··· Data ···

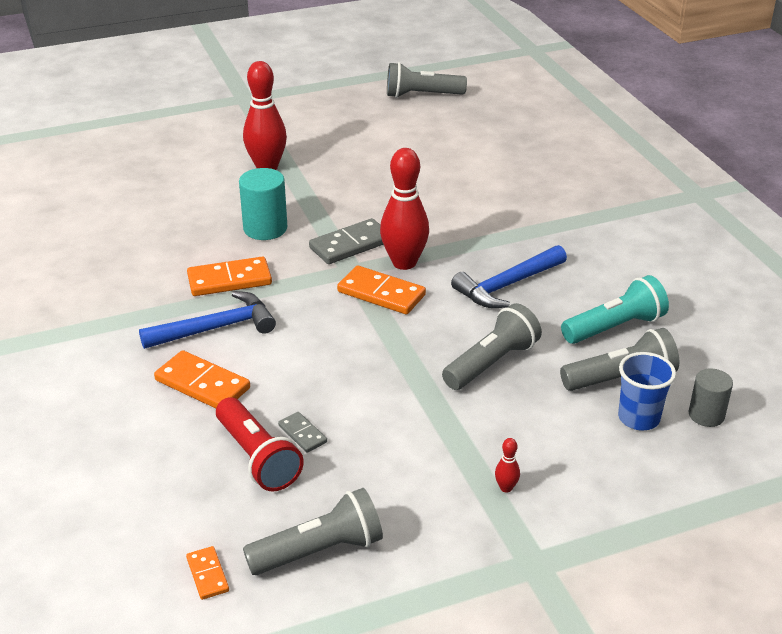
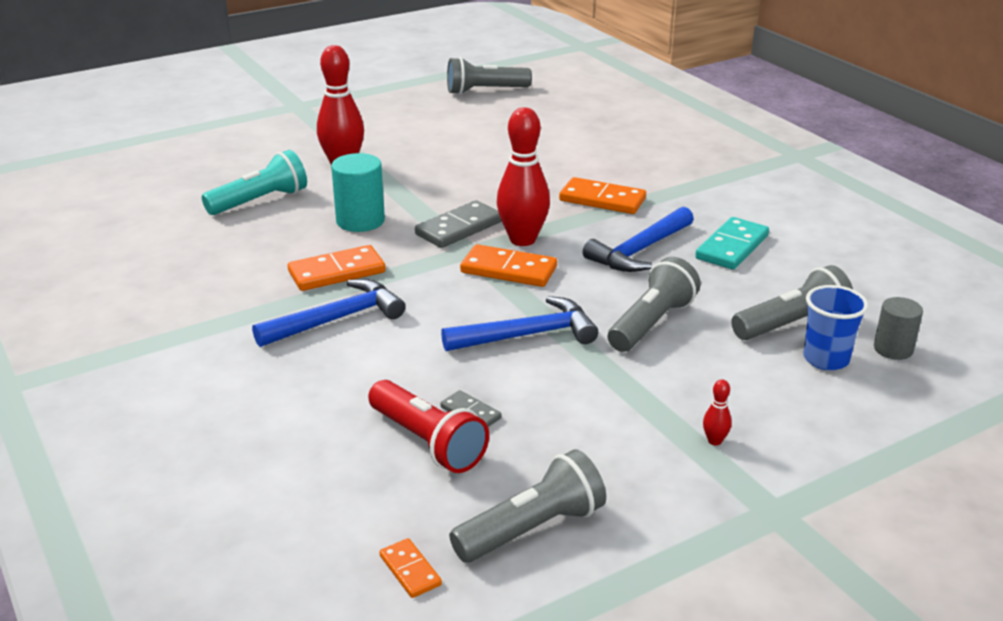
camera: 10 degrees left, 5 degrees down
orange domino [154,350,250,408] -> orange domino moved to [559,177,646,214]
turquoise flashlight [561,275,669,344] -> turquoise flashlight moved to [202,150,307,215]
none -> blue hammer [441,296,598,351]
none -> turquoise domino [695,217,769,270]

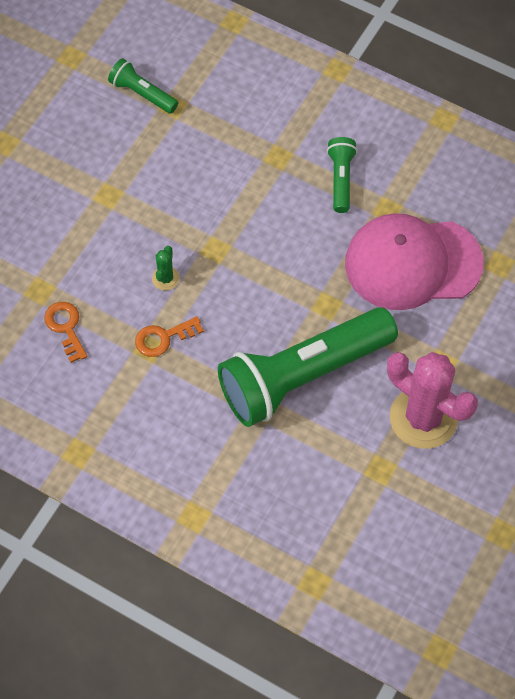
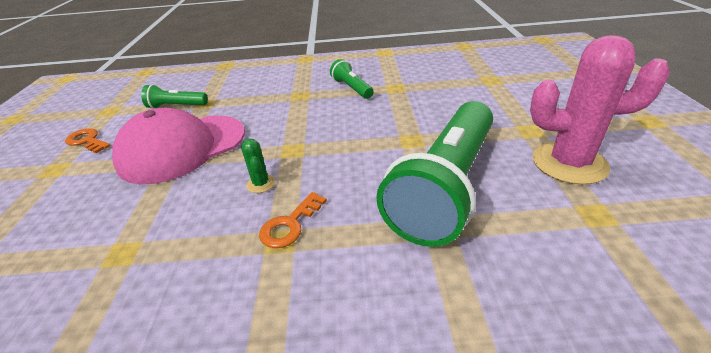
camera: 30 degrees left, 25 degrees down
orange key [44,302,87,363] -> orange key moved to [65,128,111,153]
pink cap [345,213,484,310] -> pink cap moved to [112,108,245,184]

···

Exclude every picture, then return precisely the lines that run from the line containing "orange domino [154,350,250,408]" through the end of the entries above.

orange domino [154,350,250,408] -> orange domino moved to [559,177,646,214]
turquoise flashlight [561,275,669,344] -> turquoise flashlight moved to [202,150,307,215]
none -> blue hammer [441,296,598,351]
none -> turquoise domino [695,217,769,270]

camera: 30 degrees left, 25 degrees down
orange key [44,302,87,363] -> orange key moved to [65,128,111,153]
pink cap [345,213,484,310] -> pink cap moved to [112,108,245,184]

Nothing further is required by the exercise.